- **Prompt**:
From the first line to the last, restate the records word for word, skipping the pictures.

- **Before-and-after change data**:
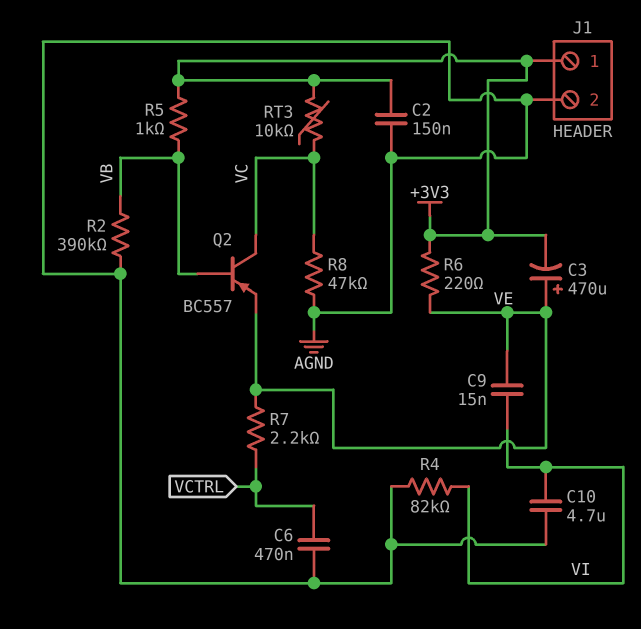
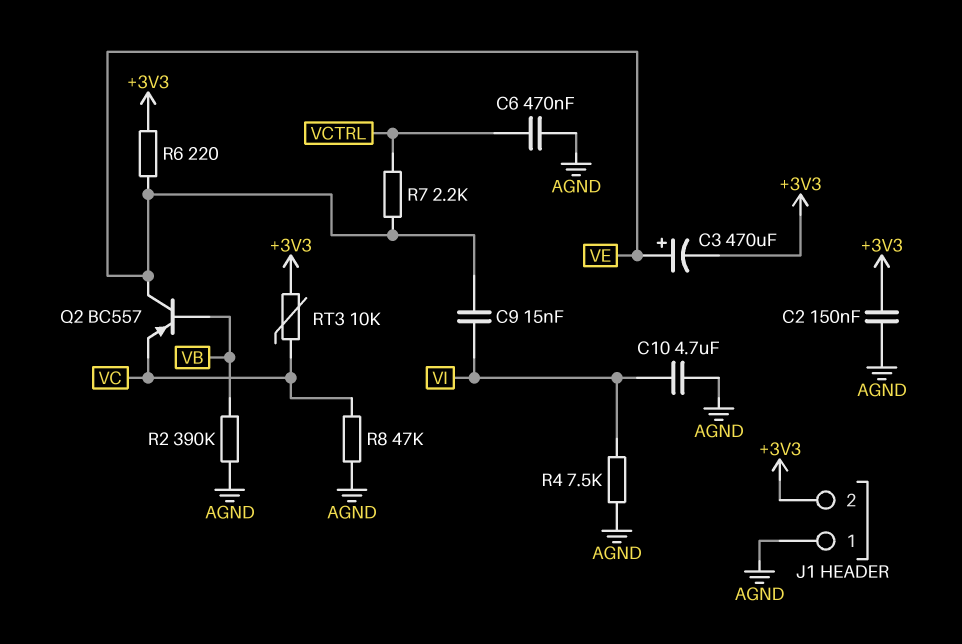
J1 pin 1: +3V3 -> AGND
J1 pin 2: AGND -> +3V3
Q2: PNP BC557 (B VB, C VC, E VE) -> PNP BC557 (B VB, C VE, E VC)
R4: 82k (AGND, VI) -> 7.5k (AGND, VI)
R5: 1k (+3V3, VB) -> none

- **The completed task**:
J1 pin 1: +3V3 -> AGND
J1 pin 2: AGND -> +3V3
Q2: PNP BC557 (B VB, C VC, E VE) -> PNP BC557 (B VB, C VE, E VC)
R4: 82k (AGND, VI) -> 7.5k (AGND, VI)
R5: 1k (+3V3, VB) -> none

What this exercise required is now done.